Provided records section start

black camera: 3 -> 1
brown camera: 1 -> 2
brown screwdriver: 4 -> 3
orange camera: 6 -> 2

Provided records section end
Provided records section start

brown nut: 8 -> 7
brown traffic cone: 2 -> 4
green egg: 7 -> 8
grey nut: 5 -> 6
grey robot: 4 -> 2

Provided records section end

▶ _Prompt_: In the listing above, locate the line containing "black camera: 3 -> 1" and the line containing "orange camera: 6 -> 2", then transcribe both and every line between them verbatim.

▶ _Exercise answer_:
black camera: 3 -> 1
brown camera: 1 -> 2
brown screwdriver: 4 -> 3
orange camera: 6 -> 2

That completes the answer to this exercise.